The request: Count the lines in the records below that contain the string "tile", treating case as significant. Reply with the number alone.

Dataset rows

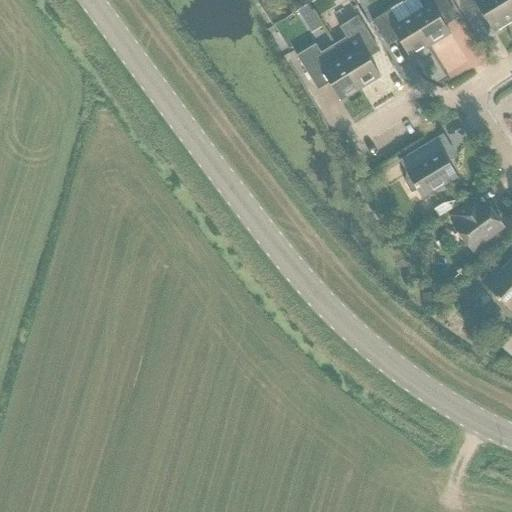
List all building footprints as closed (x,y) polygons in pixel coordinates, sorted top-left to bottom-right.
[(411,17),(429,48),(450,35),(434,10),(447,2),(445,0),(417,0),(423,9),(411,17)] [(511,21),(511,18),(500,0),(457,0),(469,18),(480,11),(494,33),(511,21)] [(511,0),(500,0),(511,18),(511,0)] [(306,7),(297,13),(301,19),(310,13),(306,7)] [(429,48),(411,17),(398,25),(390,11),(372,22),(384,41),(394,35),(410,60),(429,48)] [(332,46),(360,91),(380,78),(365,53),(376,46),(358,17),(339,28),(345,38),(332,46)] [(314,85),(325,78),(340,103),(360,91),(332,46),(320,54),(315,45),(296,57),(314,85)] [(422,200),(447,185),(457,179),(448,163),(451,161),(452,155),(449,150),(451,149),(443,135),(399,162),(405,173),(405,185),(411,194),(417,191),(422,200)] [(482,210),(475,200),(452,217),(460,226),(455,230),(474,256),(487,246),(484,243),(504,228),(487,206),(482,210)] [(446,213),(442,207),(434,212),(438,218),(446,213)] [(511,264),(503,273),(496,267),(481,282),(496,297),(494,299),(497,302),(499,300),(511,313),(511,312),(511,311),(511,310),(511,264)] [(437,296),(435,296),(422,298),(423,306),(436,304),(438,303),(437,296)]
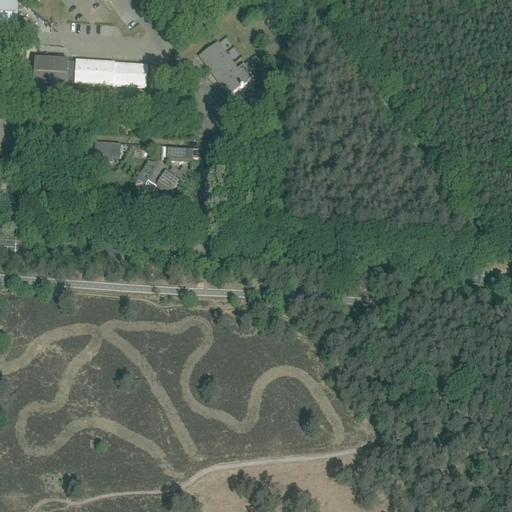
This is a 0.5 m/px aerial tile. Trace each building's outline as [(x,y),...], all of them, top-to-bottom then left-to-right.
[(0,0),(0,13),(18,14),(18,0),(0,0)] [(219,44),(200,58),(228,97),(247,83),(219,44)] [(67,94),(68,84),(147,89),(148,67),(36,60),(34,92),(67,94)] [(102,144),(96,144),(95,160),(101,160),(120,162),(121,145),(102,144)] [(168,162),(193,163),(194,149),(169,147),(168,162)] [(179,174),(177,177),(159,166),(146,185),(155,191),(157,188),(170,196),(176,189),(179,191),(186,179),(179,174)]
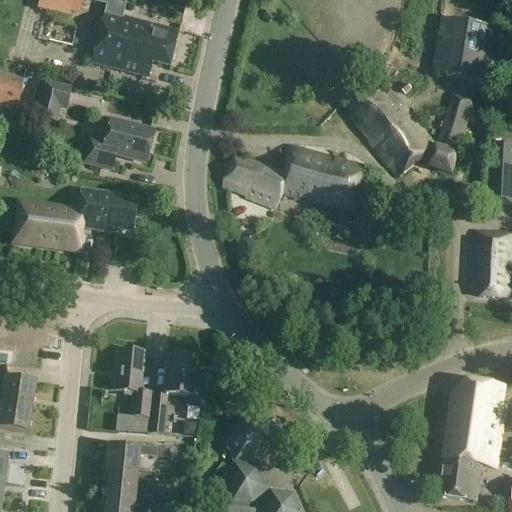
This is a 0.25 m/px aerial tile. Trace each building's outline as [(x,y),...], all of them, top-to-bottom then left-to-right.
[(37,0),(71,9),(73,0),(37,0)] [(170,70),(179,35),(105,16),(93,66),(149,81),(153,65),(170,70)] [(494,87),(503,31),(441,21),(432,77),(494,87)] [(501,104),(511,106),(511,62),(509,62),(501,104)] [(23,82),(0,75),(0,110),(14,114),(23,82)] [(65,111),(70,89),(42,83),(34,120),(55,125),(59,109),(65,111)] [(432,145),(404,110),(379,84),(346,115),(365,138),(364,139),(397,180),(421,161),(426,167),(451,174),(458,158),(454,154),(469,106),(448,99),(432,145)] [(145,165),(153,134),(110,123),(104,146),(89,142),(83,166),(110,172),(111,171),(110,170),(114,157),(145,165)] [(0,134),(10,137),(13,127),(0,124),(0,134)] [(353,213),(363,170),(289,150),(285,165),(292,167),(289,177),(234,158),(223,188),(246,196),(245,199),(277,211),(282,198),(325,209),(326,206),(353,213)] [(511,211),(511,150),(493,150),(490,210),(511,211)] [(131,233),(135,204),(117,201),(118,198),(81,193),(78,213),(18,205),(13,245),(80,254),(82,242),(76,239),(77,230),(109,233),(109,230),(131,233)] [(343,243),(345,231),(335,229),(332,241),(343,243)] [(509,300),(511,235),(475,234),(474,264),(480,264),(477,299),(509,300)] [(149,421),(151,398),(152,394),(139,393),(143,355),(116,352),(112,394),(130,395),(127,419),(149,421)] [(29,370),(30,359),(7,357),(7,369),(29,370)] [(200,411),(204,378),(192,377),(194,362),(166,359),(162,394),(187,397),(186,409),(200,411)] [(1,408),(33,412),(37,385),(4,381),(1,402),(0,401),(0,411),(1,408)] [(498,472),(507,409),(502,409),(505,391),(464,385),(451,399),(438,500),(481,505),(486,470),(498,472)] [(151,398),(149,421),(147,436),(162,438),(163,423),(166,400),(151,398)] [(0,430),(30,435),(33,412),(1,408),(0,411),(0,413),(0,430)] [(263,424),(247,423),(237,422),(223,442),(233,466),(217,487),(226,510),(224,511),(300,511),(293,496),(268,494),(258,469),(274,449),(263,424)] [(182,430),(181,436),(193,438),(195,426),(189,425),(182,430)] [(106,449),(103,474),(132,477),(133,473),(134,459),(164,463),(165,453),(135,449),(135,451),(106,449)] [(103,474),(101,499),(130,501),(130,498),(132,482),(151,485),(152,475),(133,473),(132,477),(103,474)] [(101,499),(99,511),(129,511),(130,507),(148,509),(150,500),(130,498),(130,501),(101,499)]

Solution: 2